What is needed:
The expected output is exactly the lines below, starting at the line with "F1: 5A (PWR_IN, VEXT) -> 100mA (PWR_IN, VEXT)" and ending at the line with "C8: 470nF (GND, VDD) -> 220nF (GND, VDD)", both included; no other line belongs in it.

Edit tracking data
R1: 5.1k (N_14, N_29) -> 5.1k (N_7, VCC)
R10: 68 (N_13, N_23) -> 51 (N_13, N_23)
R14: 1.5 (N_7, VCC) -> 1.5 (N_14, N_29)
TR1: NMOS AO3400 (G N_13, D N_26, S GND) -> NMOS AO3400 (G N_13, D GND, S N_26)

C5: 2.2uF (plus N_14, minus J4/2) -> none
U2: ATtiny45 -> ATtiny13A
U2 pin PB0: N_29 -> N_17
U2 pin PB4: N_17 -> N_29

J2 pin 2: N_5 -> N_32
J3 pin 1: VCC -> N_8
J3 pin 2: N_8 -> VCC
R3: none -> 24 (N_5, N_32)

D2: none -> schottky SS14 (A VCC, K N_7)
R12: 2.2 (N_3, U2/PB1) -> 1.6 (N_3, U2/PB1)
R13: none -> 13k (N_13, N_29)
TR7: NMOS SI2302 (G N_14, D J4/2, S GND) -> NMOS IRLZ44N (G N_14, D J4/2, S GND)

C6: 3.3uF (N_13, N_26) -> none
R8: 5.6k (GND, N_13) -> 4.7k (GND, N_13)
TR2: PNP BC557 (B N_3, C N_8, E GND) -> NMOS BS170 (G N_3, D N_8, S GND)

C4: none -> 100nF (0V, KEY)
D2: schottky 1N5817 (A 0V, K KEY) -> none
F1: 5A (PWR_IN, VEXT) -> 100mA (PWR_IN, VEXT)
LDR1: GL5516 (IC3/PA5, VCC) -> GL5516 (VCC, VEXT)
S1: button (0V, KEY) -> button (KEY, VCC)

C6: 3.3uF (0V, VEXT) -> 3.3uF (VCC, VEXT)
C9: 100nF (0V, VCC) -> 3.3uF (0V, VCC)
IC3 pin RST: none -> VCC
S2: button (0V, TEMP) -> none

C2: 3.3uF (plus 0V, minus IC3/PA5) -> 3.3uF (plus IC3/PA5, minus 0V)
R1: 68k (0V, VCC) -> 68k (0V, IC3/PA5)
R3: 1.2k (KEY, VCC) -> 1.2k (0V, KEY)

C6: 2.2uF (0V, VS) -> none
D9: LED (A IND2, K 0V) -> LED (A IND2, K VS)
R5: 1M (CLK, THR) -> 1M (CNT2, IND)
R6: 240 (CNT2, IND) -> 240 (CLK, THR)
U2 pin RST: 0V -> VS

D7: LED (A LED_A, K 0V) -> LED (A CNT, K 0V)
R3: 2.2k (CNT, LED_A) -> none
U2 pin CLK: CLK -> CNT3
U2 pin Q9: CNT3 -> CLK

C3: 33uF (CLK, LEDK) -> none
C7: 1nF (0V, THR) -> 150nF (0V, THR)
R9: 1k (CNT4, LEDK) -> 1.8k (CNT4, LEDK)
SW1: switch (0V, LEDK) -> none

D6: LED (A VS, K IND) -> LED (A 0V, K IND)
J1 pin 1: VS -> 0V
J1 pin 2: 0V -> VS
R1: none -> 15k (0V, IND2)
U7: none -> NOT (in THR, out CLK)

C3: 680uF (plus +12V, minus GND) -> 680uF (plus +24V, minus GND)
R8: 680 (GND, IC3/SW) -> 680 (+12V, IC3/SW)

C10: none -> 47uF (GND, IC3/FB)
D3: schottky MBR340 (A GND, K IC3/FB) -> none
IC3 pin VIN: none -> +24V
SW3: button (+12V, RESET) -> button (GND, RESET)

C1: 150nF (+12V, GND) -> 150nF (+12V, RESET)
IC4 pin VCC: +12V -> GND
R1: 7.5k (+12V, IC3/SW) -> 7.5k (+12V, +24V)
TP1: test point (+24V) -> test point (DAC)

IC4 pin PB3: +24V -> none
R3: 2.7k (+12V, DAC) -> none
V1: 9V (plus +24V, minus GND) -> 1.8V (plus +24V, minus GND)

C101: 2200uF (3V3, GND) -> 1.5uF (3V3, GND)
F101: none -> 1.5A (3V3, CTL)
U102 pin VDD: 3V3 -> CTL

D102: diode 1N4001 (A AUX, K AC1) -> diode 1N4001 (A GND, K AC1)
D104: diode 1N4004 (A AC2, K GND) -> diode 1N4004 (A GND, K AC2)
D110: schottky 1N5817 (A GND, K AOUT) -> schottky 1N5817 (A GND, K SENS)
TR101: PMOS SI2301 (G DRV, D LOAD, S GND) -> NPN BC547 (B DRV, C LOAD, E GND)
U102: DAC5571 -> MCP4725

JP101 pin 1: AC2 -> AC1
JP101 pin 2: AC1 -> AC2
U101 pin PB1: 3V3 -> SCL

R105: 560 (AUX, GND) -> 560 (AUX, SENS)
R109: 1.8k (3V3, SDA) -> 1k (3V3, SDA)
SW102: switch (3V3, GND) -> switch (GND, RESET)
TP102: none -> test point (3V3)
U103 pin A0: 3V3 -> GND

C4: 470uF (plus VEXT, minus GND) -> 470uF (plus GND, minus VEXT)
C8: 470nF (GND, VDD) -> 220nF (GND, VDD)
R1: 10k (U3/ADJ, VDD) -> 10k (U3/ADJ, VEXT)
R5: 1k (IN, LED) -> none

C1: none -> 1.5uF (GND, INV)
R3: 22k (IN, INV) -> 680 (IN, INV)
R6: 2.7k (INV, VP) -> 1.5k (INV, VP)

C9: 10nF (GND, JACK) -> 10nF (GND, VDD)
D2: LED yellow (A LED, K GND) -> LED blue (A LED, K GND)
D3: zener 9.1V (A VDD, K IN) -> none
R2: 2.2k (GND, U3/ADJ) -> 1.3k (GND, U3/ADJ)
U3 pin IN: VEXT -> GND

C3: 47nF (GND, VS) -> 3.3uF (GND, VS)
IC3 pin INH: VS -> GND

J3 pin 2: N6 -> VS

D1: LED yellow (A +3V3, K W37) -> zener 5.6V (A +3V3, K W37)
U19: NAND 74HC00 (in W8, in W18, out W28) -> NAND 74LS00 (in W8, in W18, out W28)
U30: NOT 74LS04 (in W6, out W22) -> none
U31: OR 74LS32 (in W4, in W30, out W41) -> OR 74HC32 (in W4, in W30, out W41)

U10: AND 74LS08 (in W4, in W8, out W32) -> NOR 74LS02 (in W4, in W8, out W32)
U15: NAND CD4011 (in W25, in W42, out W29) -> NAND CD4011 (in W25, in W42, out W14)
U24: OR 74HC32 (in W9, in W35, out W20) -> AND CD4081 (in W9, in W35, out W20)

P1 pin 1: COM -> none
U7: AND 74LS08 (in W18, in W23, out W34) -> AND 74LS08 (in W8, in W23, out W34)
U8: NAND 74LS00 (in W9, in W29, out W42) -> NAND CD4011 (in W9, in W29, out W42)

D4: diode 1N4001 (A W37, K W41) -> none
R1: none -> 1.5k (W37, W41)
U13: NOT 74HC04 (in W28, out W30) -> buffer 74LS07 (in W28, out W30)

Written response:
F1: 5A (PWR_IN, VEXT) -> 100mA (PWR_IN, VEXT)
LDR1: GL5516 (IC3/PA5, VCC) -> GL5516 (VCC, VEXT)
S1: button (0V, KEY) -> button (KEY, VCC)

C6: 3.3uF (0V, VEXT) -> 3.3uF (VCC, VEXT)
C9: 100nF (0V, VCC) -> 3.3uF (0V, VCC)
IC3 pin RST: none -> VCC
S2: button (0V, TEMP) -> none

C2: 3.3uF (plus 0V, minus IC3/PA5) -> 3.3uF (plus IC3/PA5, minus 0V)
R1: 68k (0V, VCC) -> 68k (0V, IC3/PA5)
R3: 1.2k (KEY, VCC) -> 1.2k (0V, KEY)

C6: 2.2uF (0V, VS) -> none
D9: LED (A IND2, K 0V) -> LED (A IND2, K VS)
R5: 1M (CLK, THR) -> 1M (CNT2, IND)
R6: 240 (CNT2, IND) -> 240 (CLK, THR)
U2 pin RST: 0V -> VS

D7: LED (A LED_A, K 0V) -> LED (A CNT, K 0V)
R3: 2.2k (CNT, LED_A) -> none
U2 pin CLK: CLK -> CNT3
U2 pin Q9: CNT3 -> CLK

C3: 33uF (CLK, LEDK) -> none
C7: 1nF (0V, THR) -> 150nF (0V, THR)
R9: 1k (CNT4, LEDK) -> 1.8k (CNT4, LEDK)
SW1: switch (0V, LEDK) -> none

D6: LED (A VS, K IND) -> LED (A 0V, K IND)
J1 pin 1: VS -> 0V
J1 pin 2: 0V -> VS
R1: none -> 15k (0V, IND2)
U7: none -> NOT (in THR, out CLK)

C3: 680uF (plus +12V, minus GND) -> 680uF (plus +24V, minus GND)
R8: 680 (GND, IC3/SW) -> 680 (+12V, IC3/SW)

C10: none -> 47uF (GND, IC3/FB)
D3: schottky MBR340 (A GND, K IC3/FB) -> none
IC3 pin VIN: none -> +24V
SW3: button (+12V, RESET) -> button (GND, RESET)

C1: 150nF (+12V, GND) -> 150nF (+12V, RESET)
IC4 pin VCC: +12V -> GND
R1: 7.5k (+12V, IC3/SW) -> 7.5k (+12V, +24V)
TP1: test point (+24V) -> test point (DAC)

IC4 pin PB3: +24V -> none
R3: 2.7k (+12V, DAC) -> none
V1: 9V (plus +24V, minus GND) -> 1.8V (plus +24V, minus GND)

C101: 2200uF (3V3, GND) -> 1.5uF (3V3, GND)
F101: none -> 1.5A (3V3, CTL)
U102 pin VDD: 3V3 -> CTL

D102: diode 1N4001 (A AUX, K AC1) -> diode 1N4001 (A GND, K AC1)
D104: diode 1N4004 (A AC2, K GND) -> diode 1N4004 (A GND, K AC2)
D110: schottky 1N5817 (A GND, K AOUT) -> schottky 1N5817 (A GND, K SENS)
TR101: PMOS SI2301 (G DRV, D LOAD, S GND) -> NPN BC547 (B DRV, C LOAD, E GND)
U102: DAC5571 -> MCP4725

JP101 pin 1: AC2 -> AC1
JP101 pin 2: AC1 -> AC2
U101 pin PB1: 3V3 -> SCL

R105: 560 (AUX, GND) -> 560 (AUX, SENS)
R109: 1.8k (3V3, SDA) -> 1k (3V3, SDA)
SW102: switch (3V3, GND) -> switch (GND, RESET)
TP102: none -> test point (3V3)
U103 pin A0: 3V3 -> GND

C4: 470uF (plus VEXT, minus GND) -> 470uF (plus GND, minus VEXT)
C8: 470nF (GND, VDD) -> 220nF (GND, VDD)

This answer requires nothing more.